**Aim of the task**
Which lines below hold the word "pyramid"? Report each one.

**Collected data**
- - - - - - -

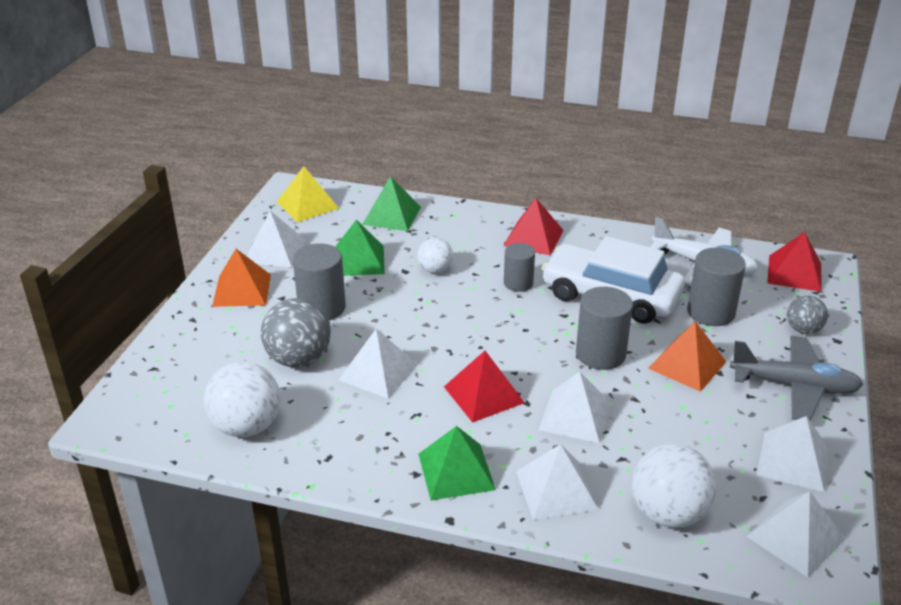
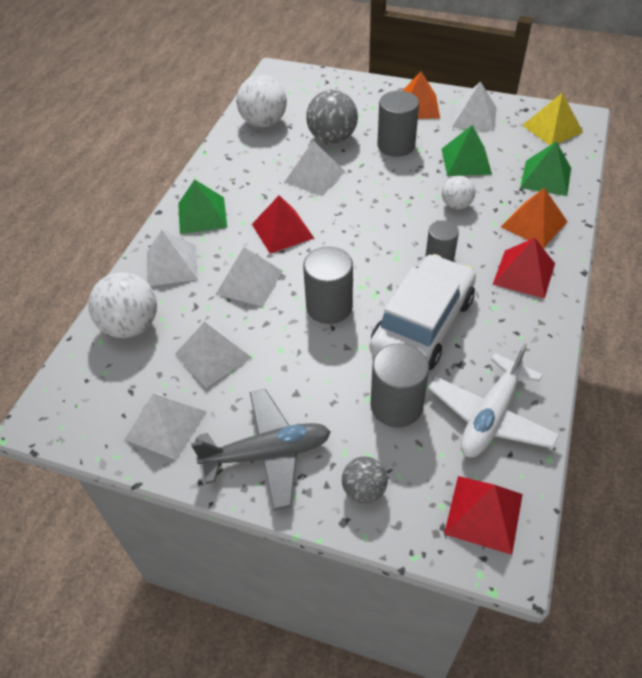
camera: 95 degrees right, 15 degrees up
orange pyramid [648,321,727,392] -> orange pyramid moved to [501,188,568,248]
grey plane [730,336,863,420] -> grey plane turned 120 degrees counterclockwise [191,389,331,511]
white pyramid [746,491,845,577] -> white pyramid moved to [175,322,252,388]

- - - - - - -

**Expected answer**
orange pyramid [648,321,727,392] -> orange pyramid moved to [501,188,568,248]
white pyramid [746,491,845,577] -> white pyramid moved to [175,322,252,388]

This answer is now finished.